_Brief:_ Select, from the data, each line where "DRIVER" occurs.

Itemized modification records
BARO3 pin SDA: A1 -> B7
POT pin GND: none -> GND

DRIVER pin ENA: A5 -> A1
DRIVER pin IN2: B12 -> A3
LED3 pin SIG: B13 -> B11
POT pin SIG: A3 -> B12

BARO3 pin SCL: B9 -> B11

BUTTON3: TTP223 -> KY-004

_Result below:_
DRIVER pin ENA: A5 -> A1
DRIVER pin IN2: B12 -> A3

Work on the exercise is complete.